__Required work__:
Beginning at the line containing "U3 pin G1: none -> AMP", repeat each line below exactly up to and including the line containing "U3: KA386 -> JRC386". Do not repeat the pictures.

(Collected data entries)
########
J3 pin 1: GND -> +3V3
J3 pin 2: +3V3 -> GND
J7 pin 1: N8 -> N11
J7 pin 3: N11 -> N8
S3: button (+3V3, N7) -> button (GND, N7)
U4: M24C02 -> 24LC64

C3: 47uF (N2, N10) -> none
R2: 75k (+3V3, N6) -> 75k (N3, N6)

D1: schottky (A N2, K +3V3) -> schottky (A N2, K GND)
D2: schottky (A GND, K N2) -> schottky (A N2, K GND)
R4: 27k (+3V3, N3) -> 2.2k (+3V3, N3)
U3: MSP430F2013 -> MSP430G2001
########
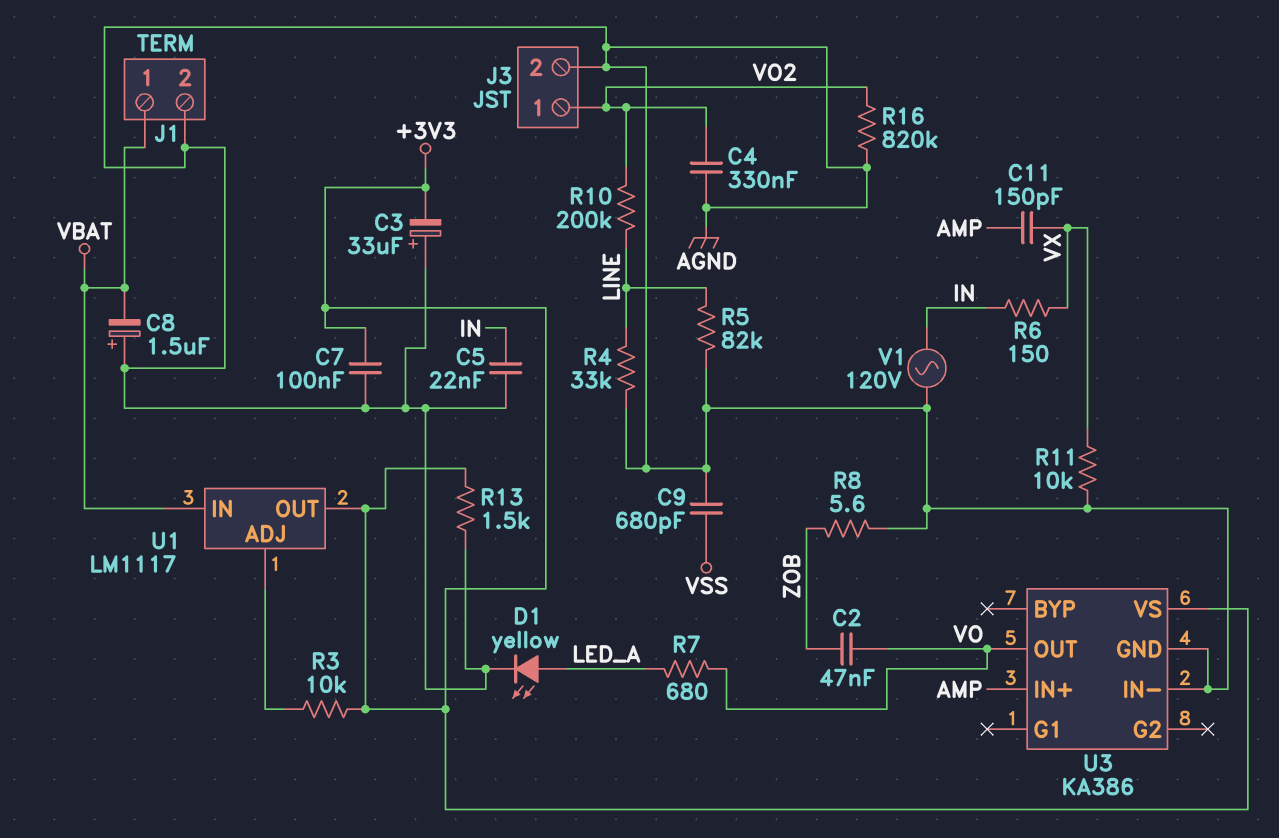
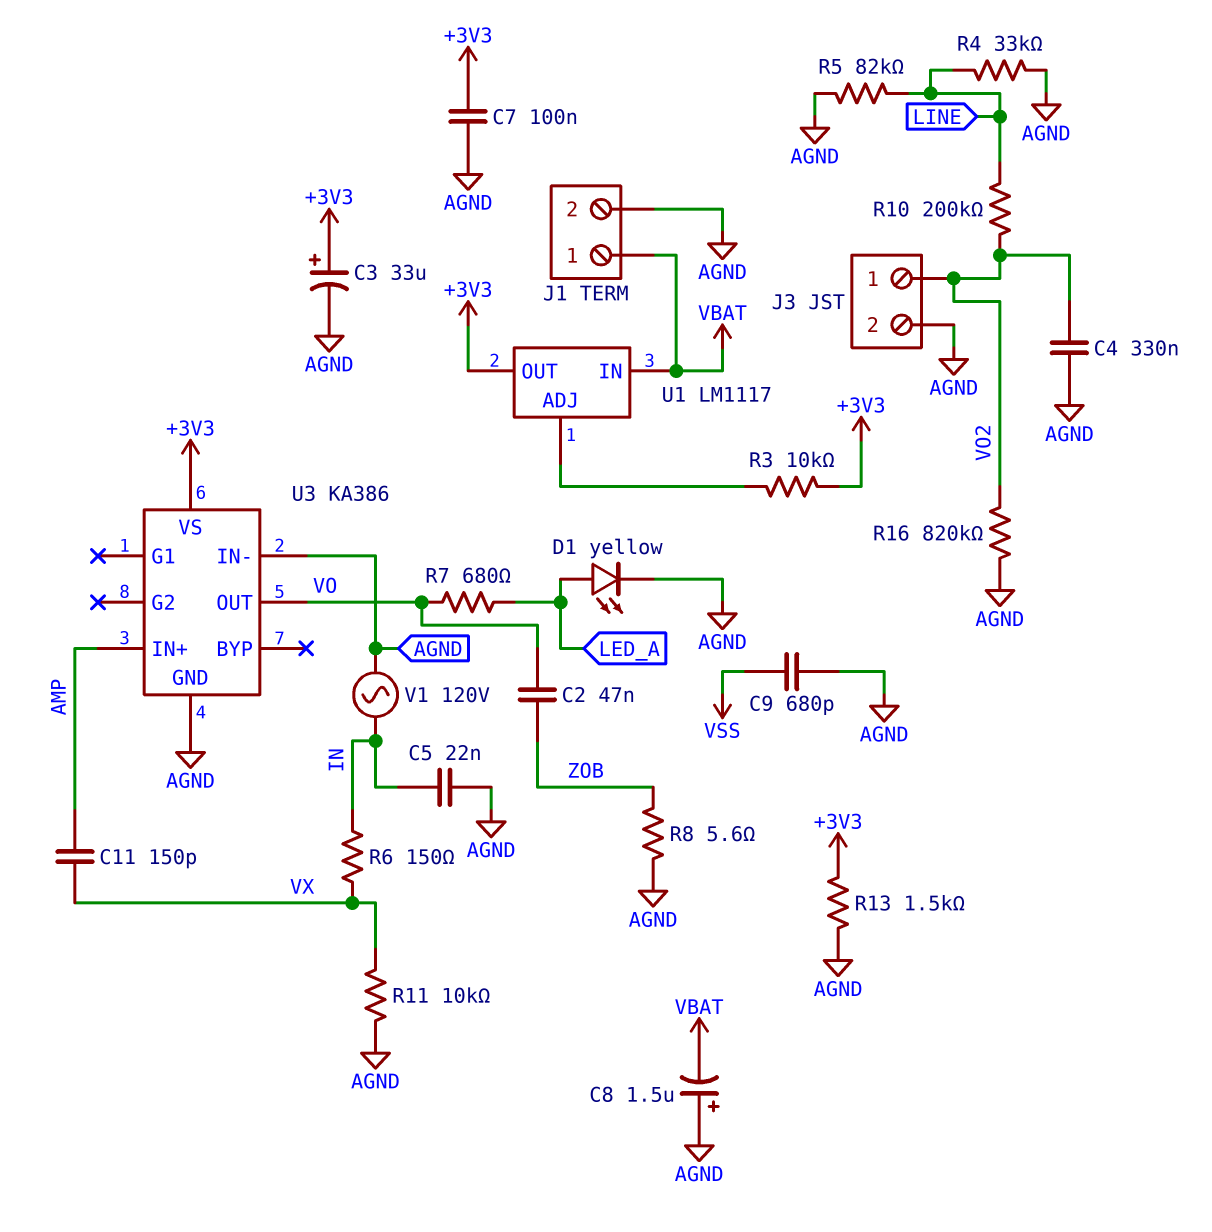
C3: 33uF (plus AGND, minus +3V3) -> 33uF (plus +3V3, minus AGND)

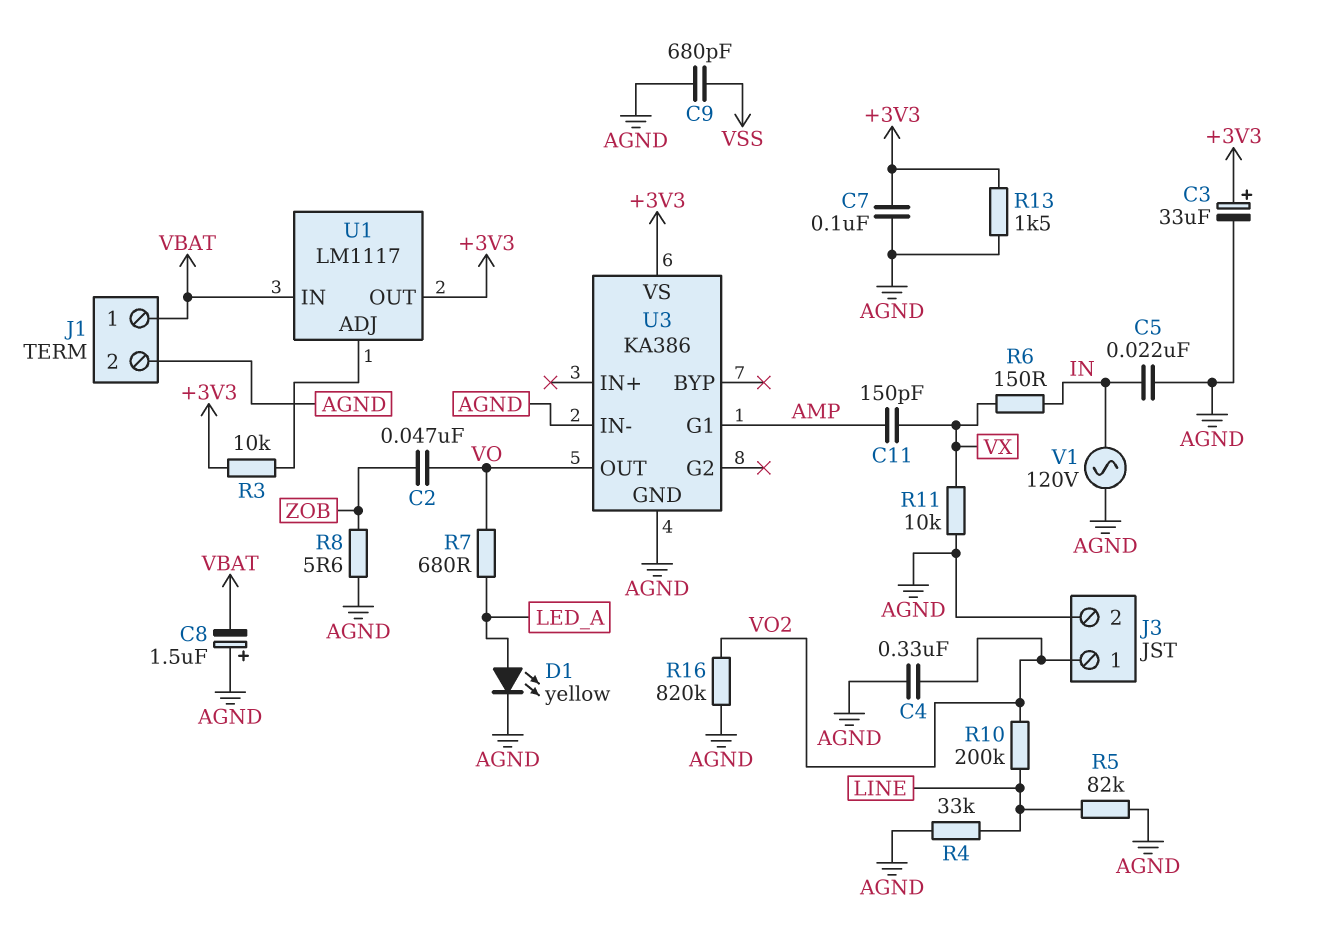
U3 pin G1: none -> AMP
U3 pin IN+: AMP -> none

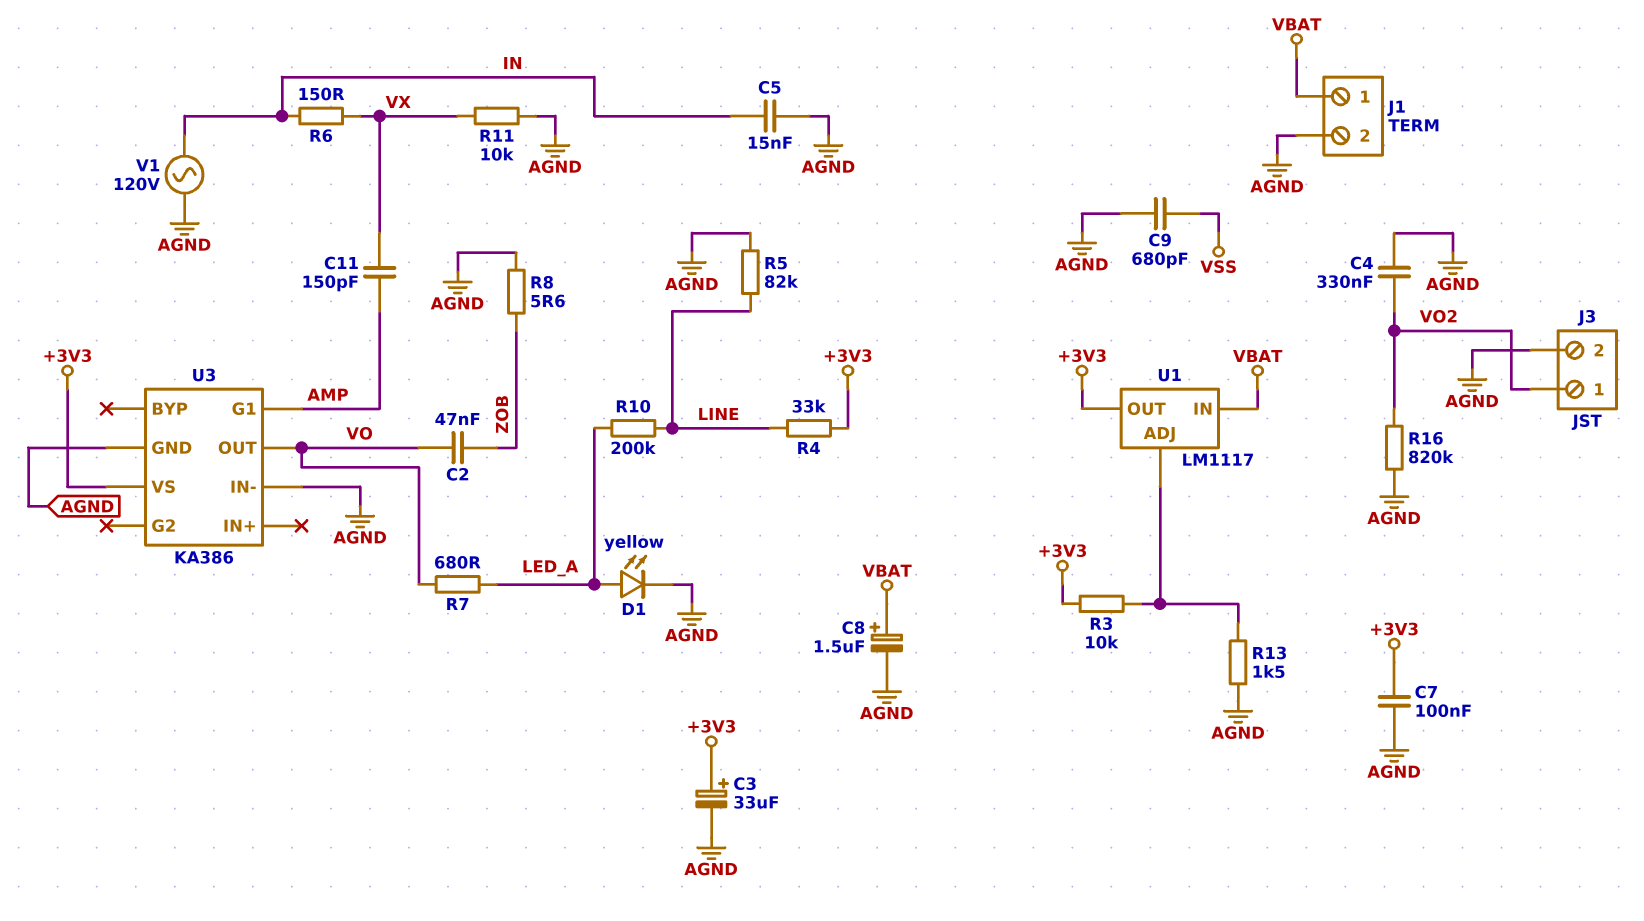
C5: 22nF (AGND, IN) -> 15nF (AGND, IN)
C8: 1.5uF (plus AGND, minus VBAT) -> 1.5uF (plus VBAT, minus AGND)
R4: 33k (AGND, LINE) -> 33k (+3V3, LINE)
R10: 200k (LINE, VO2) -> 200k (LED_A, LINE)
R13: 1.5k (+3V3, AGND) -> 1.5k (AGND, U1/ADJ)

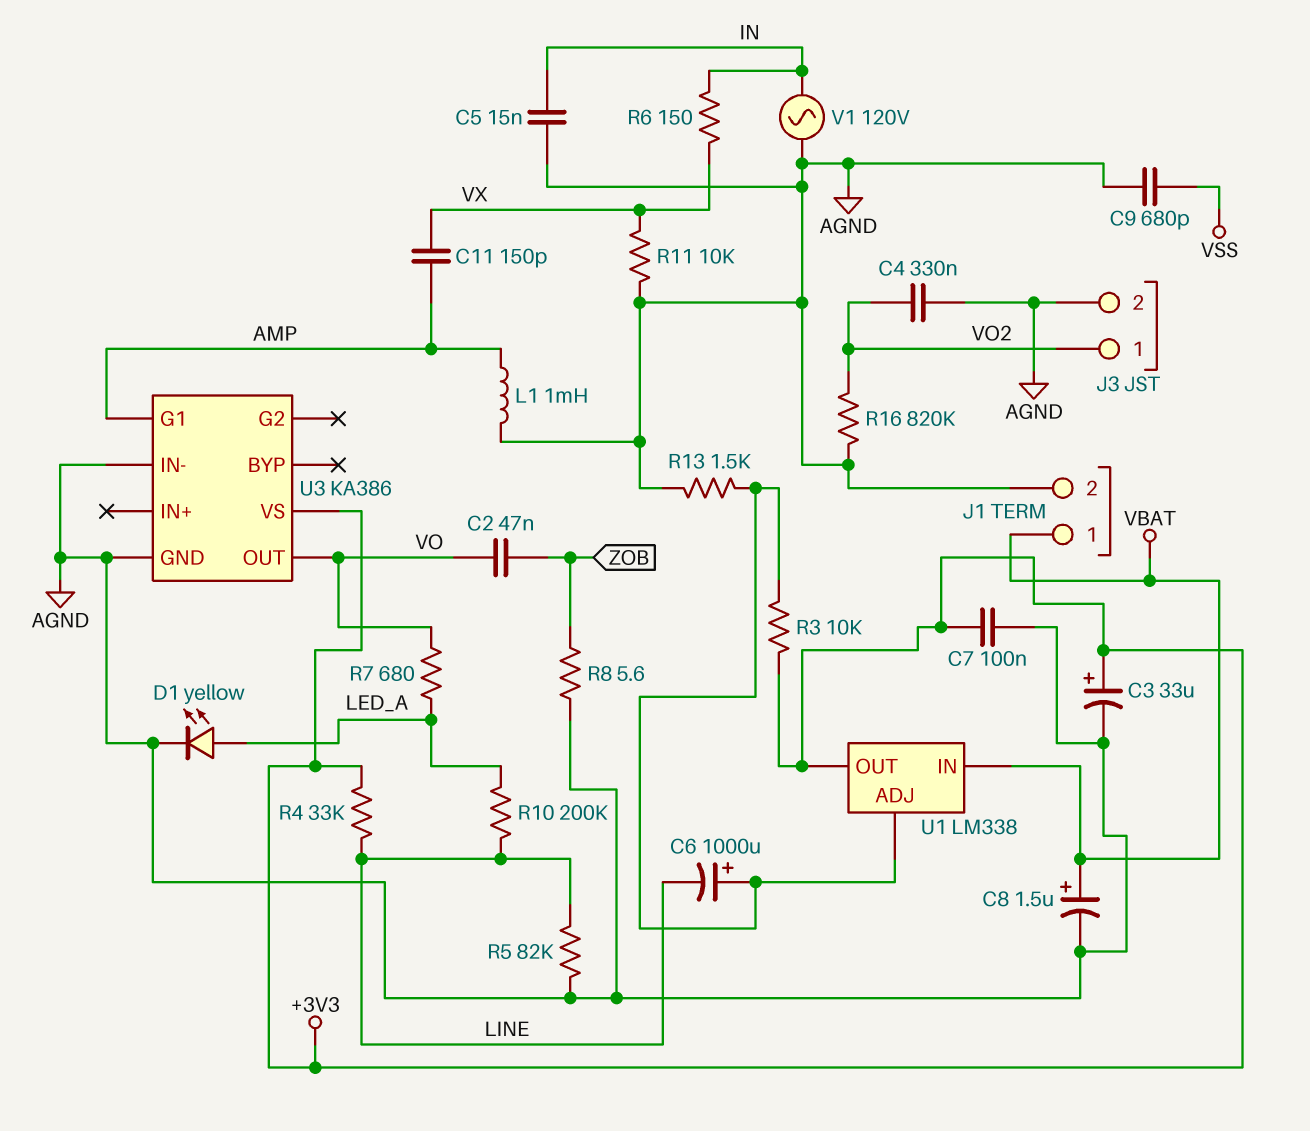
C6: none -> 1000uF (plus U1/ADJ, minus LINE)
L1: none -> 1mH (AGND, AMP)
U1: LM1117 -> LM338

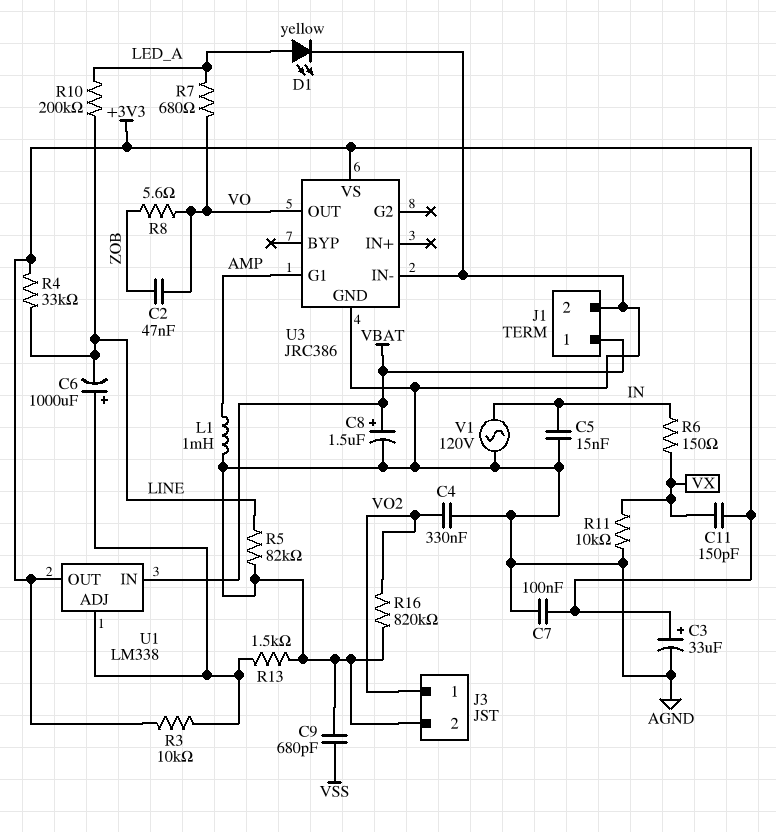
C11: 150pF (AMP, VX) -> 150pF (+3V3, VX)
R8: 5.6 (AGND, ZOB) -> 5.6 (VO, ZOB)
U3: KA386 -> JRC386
########
__Answer box__:
U3 pin G1: none -> AMP
U3 pin IN+: AMP -> none

C5: 22nF (AGND, IN) -> 15nF (AGND, IN)
C8: 1.5uF (plus AGND, minus VBAT) -> 1.5uF (plus VBAT, minus AGND)
R4: 33k (AGND, LINE) -> 33k (+3V3, LINE)
R10: 200k (LINE, VO2) -> 200k (LED_A, LINE)
R13: 1.5k (+3V3, AGND) -> 1.5k (AGND, U1/ADJ)

C6: none -> 1000uF (plus U1/ADJ, minus LINE)
L1: none -> 1mH (AGND, AMP)
U1: LM1117 -> LM338

C11: 150pF (AMP, VX) -> 150pF (+3V3, VX)
R8: 5.6 (AGND, ZOB) -> 5.6 (VO, ZOB)
U3: KA386 -> JRC386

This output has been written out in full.